▶ [THE DATA]:

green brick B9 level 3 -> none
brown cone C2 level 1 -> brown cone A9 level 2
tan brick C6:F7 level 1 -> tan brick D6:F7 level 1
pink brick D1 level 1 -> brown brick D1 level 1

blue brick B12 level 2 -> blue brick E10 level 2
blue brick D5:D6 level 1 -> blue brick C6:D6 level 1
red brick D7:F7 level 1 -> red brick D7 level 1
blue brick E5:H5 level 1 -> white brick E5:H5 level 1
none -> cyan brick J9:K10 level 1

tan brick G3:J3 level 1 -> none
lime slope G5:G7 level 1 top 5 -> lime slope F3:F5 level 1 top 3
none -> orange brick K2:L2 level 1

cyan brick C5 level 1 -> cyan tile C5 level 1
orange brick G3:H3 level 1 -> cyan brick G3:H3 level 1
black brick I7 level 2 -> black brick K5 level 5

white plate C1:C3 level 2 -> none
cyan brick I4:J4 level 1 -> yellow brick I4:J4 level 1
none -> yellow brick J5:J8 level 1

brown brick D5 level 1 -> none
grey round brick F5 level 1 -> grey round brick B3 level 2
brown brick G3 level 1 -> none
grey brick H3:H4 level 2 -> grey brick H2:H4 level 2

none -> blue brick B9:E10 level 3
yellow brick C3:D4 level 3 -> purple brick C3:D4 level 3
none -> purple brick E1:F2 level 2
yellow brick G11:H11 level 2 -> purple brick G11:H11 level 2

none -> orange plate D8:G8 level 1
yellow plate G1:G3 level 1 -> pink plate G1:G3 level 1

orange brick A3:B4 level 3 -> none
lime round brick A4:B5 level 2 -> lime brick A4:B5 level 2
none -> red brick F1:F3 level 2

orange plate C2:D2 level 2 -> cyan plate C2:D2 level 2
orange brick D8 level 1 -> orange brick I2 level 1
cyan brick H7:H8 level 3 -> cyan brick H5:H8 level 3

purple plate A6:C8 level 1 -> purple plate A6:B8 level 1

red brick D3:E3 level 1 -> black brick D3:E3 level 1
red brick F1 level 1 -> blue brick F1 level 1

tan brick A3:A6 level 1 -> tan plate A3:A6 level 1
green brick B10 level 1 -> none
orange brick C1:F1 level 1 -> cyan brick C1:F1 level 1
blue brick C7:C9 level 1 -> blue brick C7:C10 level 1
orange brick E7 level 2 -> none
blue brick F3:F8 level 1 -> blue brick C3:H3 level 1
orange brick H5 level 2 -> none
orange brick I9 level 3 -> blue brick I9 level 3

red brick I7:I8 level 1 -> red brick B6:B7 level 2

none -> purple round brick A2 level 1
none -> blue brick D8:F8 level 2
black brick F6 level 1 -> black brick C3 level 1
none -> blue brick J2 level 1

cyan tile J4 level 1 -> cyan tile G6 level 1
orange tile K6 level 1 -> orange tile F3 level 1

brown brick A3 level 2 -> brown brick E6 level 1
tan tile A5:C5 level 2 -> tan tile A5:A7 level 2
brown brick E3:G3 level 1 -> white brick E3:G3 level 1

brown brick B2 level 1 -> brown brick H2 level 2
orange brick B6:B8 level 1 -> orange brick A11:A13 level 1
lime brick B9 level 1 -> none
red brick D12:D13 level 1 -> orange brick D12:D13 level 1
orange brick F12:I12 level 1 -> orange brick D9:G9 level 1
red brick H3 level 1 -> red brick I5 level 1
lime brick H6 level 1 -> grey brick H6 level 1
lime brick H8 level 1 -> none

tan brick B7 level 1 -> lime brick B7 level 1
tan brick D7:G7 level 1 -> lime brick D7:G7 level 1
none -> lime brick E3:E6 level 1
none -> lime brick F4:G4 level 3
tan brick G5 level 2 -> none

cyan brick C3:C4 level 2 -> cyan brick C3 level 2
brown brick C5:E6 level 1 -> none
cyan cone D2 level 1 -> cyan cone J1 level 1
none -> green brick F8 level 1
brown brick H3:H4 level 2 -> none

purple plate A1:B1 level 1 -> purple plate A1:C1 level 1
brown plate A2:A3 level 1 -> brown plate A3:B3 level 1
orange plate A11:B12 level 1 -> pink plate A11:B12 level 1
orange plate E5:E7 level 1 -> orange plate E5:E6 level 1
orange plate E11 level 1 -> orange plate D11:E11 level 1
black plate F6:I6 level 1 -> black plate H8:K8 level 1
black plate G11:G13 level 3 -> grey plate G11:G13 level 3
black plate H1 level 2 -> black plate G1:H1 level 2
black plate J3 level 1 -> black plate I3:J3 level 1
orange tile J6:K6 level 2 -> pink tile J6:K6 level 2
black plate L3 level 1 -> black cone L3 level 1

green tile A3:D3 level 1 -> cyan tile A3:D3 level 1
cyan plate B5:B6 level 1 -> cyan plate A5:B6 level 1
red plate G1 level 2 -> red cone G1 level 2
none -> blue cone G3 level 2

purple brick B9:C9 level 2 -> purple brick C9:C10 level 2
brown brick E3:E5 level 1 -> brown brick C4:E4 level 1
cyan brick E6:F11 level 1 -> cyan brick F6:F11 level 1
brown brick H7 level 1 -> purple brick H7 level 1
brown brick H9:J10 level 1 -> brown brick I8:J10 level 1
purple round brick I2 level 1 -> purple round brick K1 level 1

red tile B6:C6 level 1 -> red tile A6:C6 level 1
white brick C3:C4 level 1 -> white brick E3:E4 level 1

▶ [YOUR TASK]:
Output each of the records exactly as it stands above.

▶ [OUTPUT OF THE EXERCISE]:
green brick B9 level 3 -> none
brown cone C2 level 1 -> brown cone A9 level 2
tan brick C6:F7 level 1 -> tan brick D6:F7 level 1
pink brick D1 level 1 -> brown brick D1 level 1

blue brick B12 level 2 -> blue brick E10 level 2
blue brick D5:D6 level 1 -> blue brick C6:D6 level 1
red brick D7:F7 level 1 -> red brick D7 level 1
blue brick E5:H5 level 1 -> white brick E5:H5 level 1
none -> cyan brick J9:K10 level 1

tan brick G3:J3 level 1 -> none
lime slope G5:G7 level 1 top 5 -> lime slope F3:F5 level 1 top 3
none -> orange brick K2:L2 level 1

cyan brick C5 level 1 -> cyan tile C5 level 1
orange brick G3:H3 level 1 -> cyan brick G3:H3 level 1
black brick I7 level 2 -> black brick K5 level 5

white plate C1:C3 level 2 -> none
cyan brick I4:J4 level 1 -> yellow brick I4:J4 level 1
none -> yellow brick J5:J8 level 1

brown brick D5 level 1 -> none
grey round brick F5 level 1 -> grey round brick B3 level 2
brown brick G3 level 1 -> none
grey brick H3:H4 level 2 -> grey brick H2:H4 level 2

none -> blue brick B9:E10 level 3
yellow brick C3:D4 level 3 -> purple brick C3:D4 level 3
none -> purple brick E1:F2 level 2
yellow brick G11:H11 level 2 -> purple brick G11:H11 level 2

none -> orange plate D8:G8 level 1
yellow plate G1:G3 level 1 -> pink plate G1:G3 level 1

orange brick A3:B4 level 3 -> none
lime round brick A4:B5 level 2 -> lime brick A4:B5 level 2
none -> red brick F1:F3 level 2

orange plate C2:D2 level 2 -> cyan plate C2:D2 level 2
orange brick D8 level 1 -> orange brick I2 level 1
cyan brick H7:H8 level 3 -> cyan brick H5:H8 level 3

purple plate A6:C8 level 1 -> purple plate A6:B8 level 1

red brick D3:E3 level 1 -> black brick D3:E3 level 1
red brick F1 level 1 -> blue brick F1 level 1

tan brick A3:A6 level 1 -> tan plate A3:A6 level 1
green brick B10 level 1 -> none
orange brick C1:F1 level 1 -> cyan brick C1:F1 level 1
blue brick C7:C9 level 1 -> blue brick C7:C10 level 1
orange brick E7 level 2 -> none
blue brick F3:F8 level 1 -> blue brick C3:H3 level 1
orange brick H5 level 2 -> none
orange brick I9 level 3 -> blue brick I9 level 3

red brick I7:I8 level 1 -> red brick B6:B7 level 2

none -> purple round brick A2 level 1
none -> blue brick D8:F8 level 2
black brick F6 level 1 -> black brick C3 level 1
none -> blue brick J2 level 1

cyan tile J4 level 1 -> cyan tile G6 level 1
orange tile K6 level 1 -> orange tile F3 level 1

brown brick A3 level 2 -> brown brick E6 level 1
tan tile A5:C5 level 2 -> tan tile A5:A7 level 2
brown brick E3:G3 level 1 -> white brick E3:G3 level 1

brown brick B2 level 1 -> brown brick H2 level 2
orange brick B6:B8 level 1 -> orange brick A11:A13 level 1
lime brick B9 level 1 -> none
red brick D12:D13 level 1 -> orange brick D12:D13 level 1
orange brick F12:I12 level 1 -> orange brick D9:G9 level 1
red brick H3 level 1 -> red brick I5 level 1
lime brick H6 level 1 -> grey brick H6 level 1
lime brick H8 level 1 -> none

tan brick B7 level 1 -> lime brick B7 level 1
tan brick D7:G7 level 1 -> lime brick D7:G7 level 1
none -> lime brick E3:E6 level 1
none -> lime brick F4:G4 level 3
tan brick G5 level 2 -> none

cyan brick C3:C4 level 2 -> cyan brick C3 level 2
brown brick C5:E6 level 1 -> none
cyan cone D2 level 1 -> cyan cone J1 level 1
none -> green brick F8 level 1
brown brick H3:H4 level 2 -> none

purple plate A1:B1 level 1 -> purple plate A1:C1 level 1
brown plate A2:A3 level 1 -> brown plate A3:B3 level 1
orange plate A11:B12 level 1 -> pink plate A11:B12 level 1
orange plate E5:E7 level 1 -> orange plate E5:E6 level 1
orange plate E11 level 1 -> orange plate D11:E11 level 1
black plate F6:I6 level 1 -> black plate H8:K8 level 1
black plate G11:G13 level 3 -> grey plate G11:G13 level 3
black plate H1 level 2 -> black plate G1:H1 level 2
black plate J3 level 1 -> black plate I3:J3 level 1
orange tile J6:K6 level 2 -> pink tile J6:K6 level 2
black plate L3 level 1 -> black cone L3 level 1

green tile A3:D3 level 1 -> cyan tile A3:D3 level 1
cyan plate B5:B6 level 1 -> cyan plate A5:B6 level 1
red plate G1 level 2 -> red cone G1 level 2
none -> blue cone G3 level 2

purple brick B9:C9 level 2 -> purple brick C9:C10 level 2
brown brick E3:E5 level 1 -> brown brick C4:E4 level 1
cyan brick E6:F11 level 1 -> cyan brick F6:F11 level 1
brown brick H7 level 1 -> purple brick H7 level 1
brown brick H9:J10 level 1 -> brown brick I8:J10 level 1
purple round brick I2 level 1 -> purple round brick K1 level 1

red tile B6:C6 level 1 -> red tile A6:C6 level 1
white brick C3:C4 level 1 -> white brick E3:E4 level 1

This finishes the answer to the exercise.